**Instructions for the task**
Set down the data below exactly; pictures stay out.

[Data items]
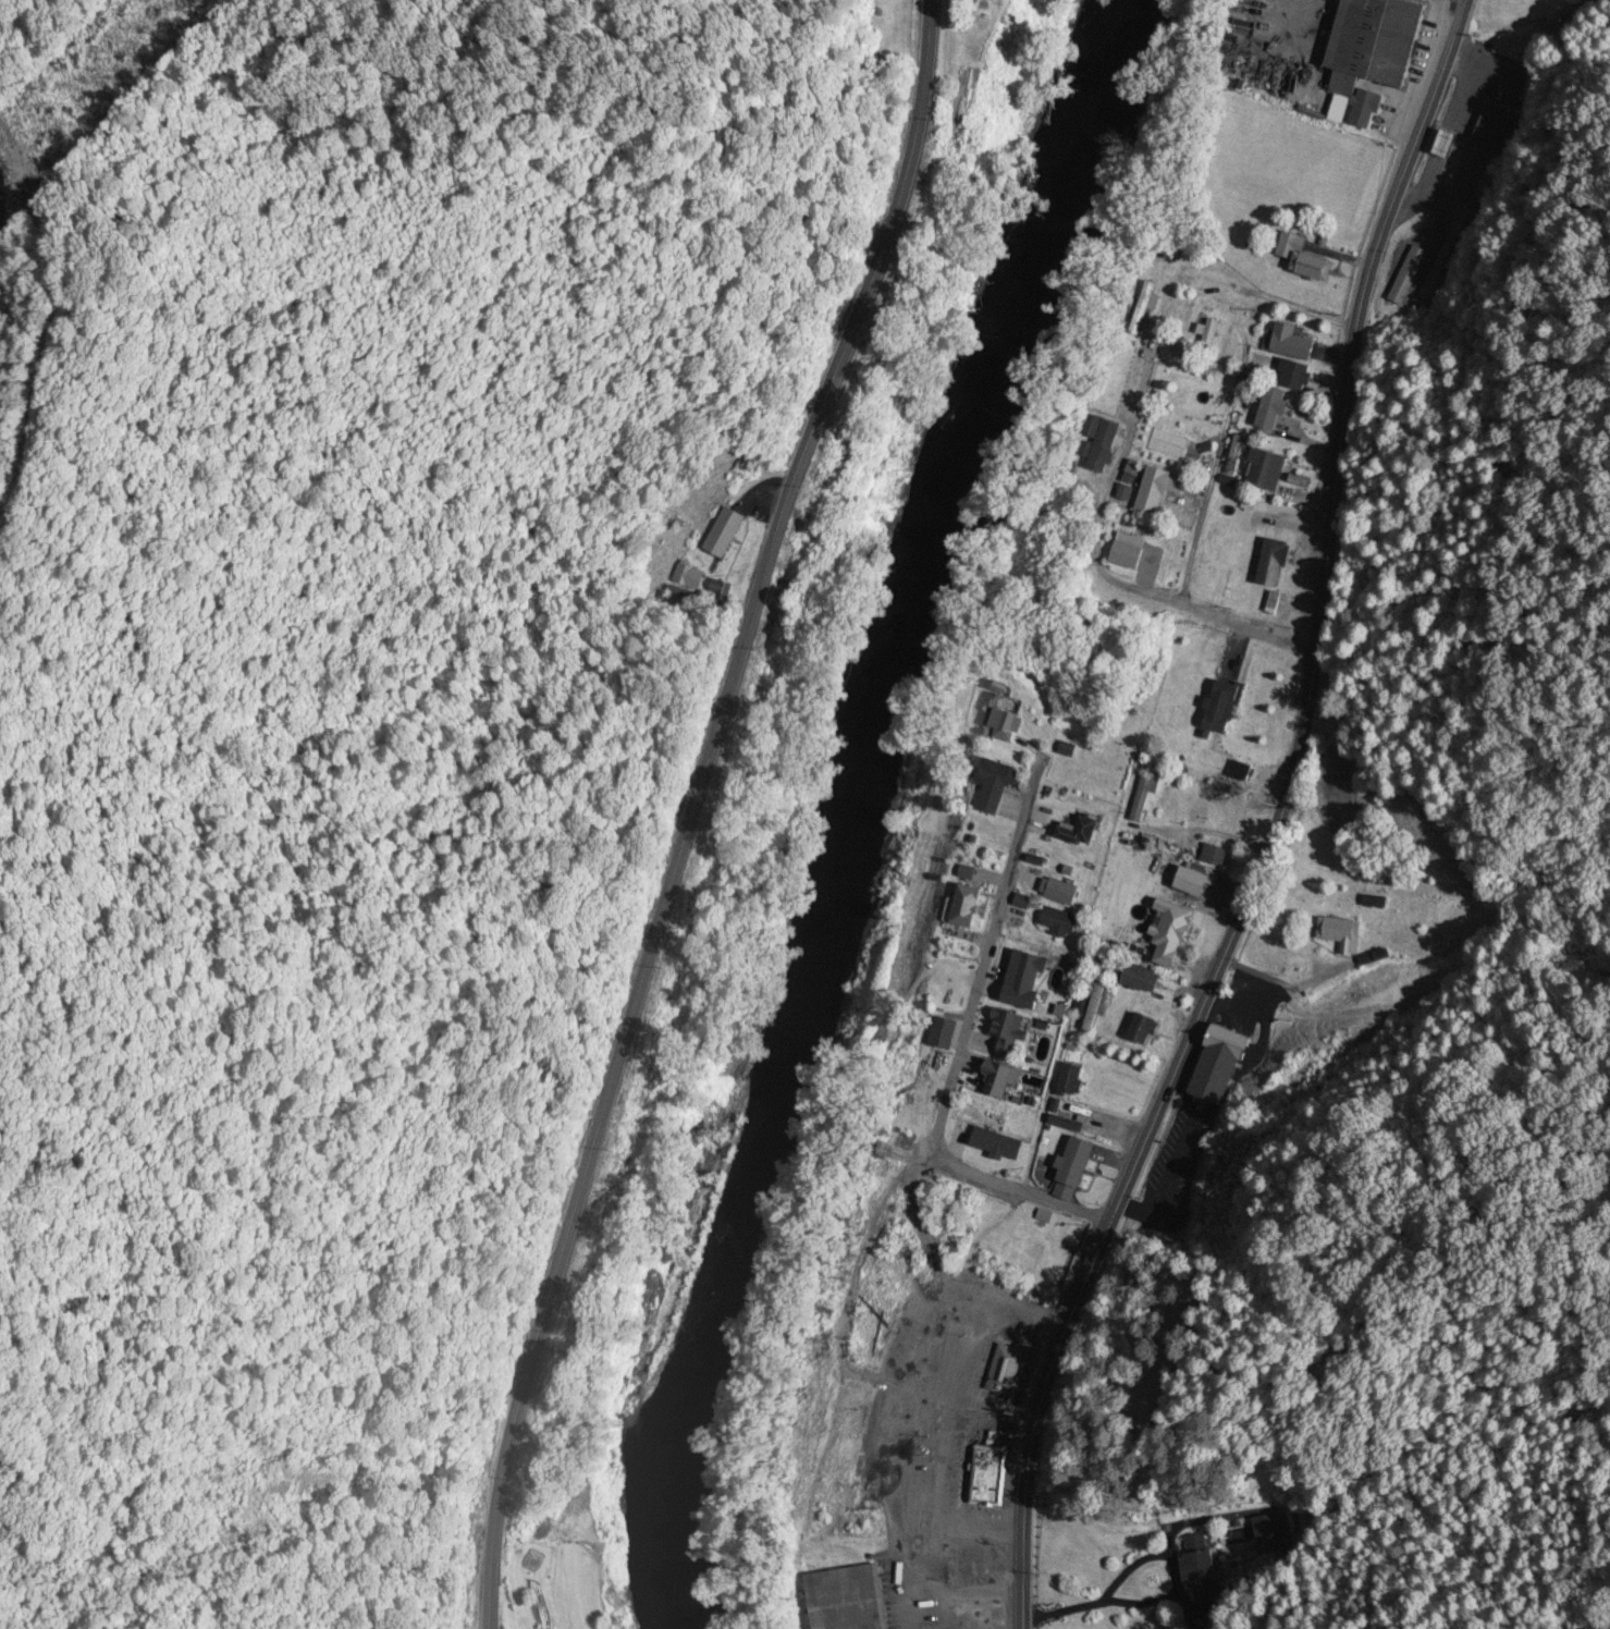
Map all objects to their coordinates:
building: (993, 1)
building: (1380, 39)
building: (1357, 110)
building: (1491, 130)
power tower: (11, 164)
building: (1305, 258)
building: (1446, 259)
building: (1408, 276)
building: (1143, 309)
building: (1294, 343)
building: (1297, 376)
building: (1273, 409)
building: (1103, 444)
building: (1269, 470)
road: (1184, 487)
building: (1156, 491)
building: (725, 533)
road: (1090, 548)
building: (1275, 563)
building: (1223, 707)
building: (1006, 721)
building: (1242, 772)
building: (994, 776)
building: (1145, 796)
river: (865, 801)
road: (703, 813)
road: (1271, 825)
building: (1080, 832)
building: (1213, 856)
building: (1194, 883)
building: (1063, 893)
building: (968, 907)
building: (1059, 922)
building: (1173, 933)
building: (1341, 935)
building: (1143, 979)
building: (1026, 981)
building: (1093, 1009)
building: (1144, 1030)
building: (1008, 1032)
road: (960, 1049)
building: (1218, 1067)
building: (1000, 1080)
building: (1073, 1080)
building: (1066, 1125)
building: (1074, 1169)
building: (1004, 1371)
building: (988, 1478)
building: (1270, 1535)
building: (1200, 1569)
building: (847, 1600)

**Response**
Map all objects to their coordinates:
building: (993, 1)
building: (1380, 39)
building: (1357, 110)
building: (1491, 130)
power tower: (11, 164)
building: (1305, 258)
building: (1446, 259)
building: (1408, 276)
building: (1143, 309)
building: (1294, 343)
building: (1297, 376)
building: (1273, 409)
building: (1103, 444)
building: (1269, 470)
road: (1184, 487)
building: (1156, 491)
building: (725, 533)
road: (1090, 548)
building: (1275, 563)
building: (1223, 707)
building: (1006, 721)
building: (1242, 772)
building: (994, 776)
building: (1145, 796)
river: (865, 801)
road: (703, 813)
road: (1271, 825)
building: (1080, 832)
building: (1213, 856)
building: (1194, 883)
building: (1063, 893)
building: (968, 907)
building: (1059, 922)
building: (1173, 933)
building: (1341, 935)
building: (1143, 979)
building: (1026, 981)
building: (1093, 1009)
building: (1144, 1030)
building: (1008, 1032)
road: (960, 1049)
building: (1218, 1067)
building: (1000, 1080)
building: (1073, 1080)
building: (1066, 1125)
building: (1074, 1169)
building: (1004, 1371)
building: (988, 1478)
building: (1270, 1535)
building: (1200, 1569)
building: (847, 1600)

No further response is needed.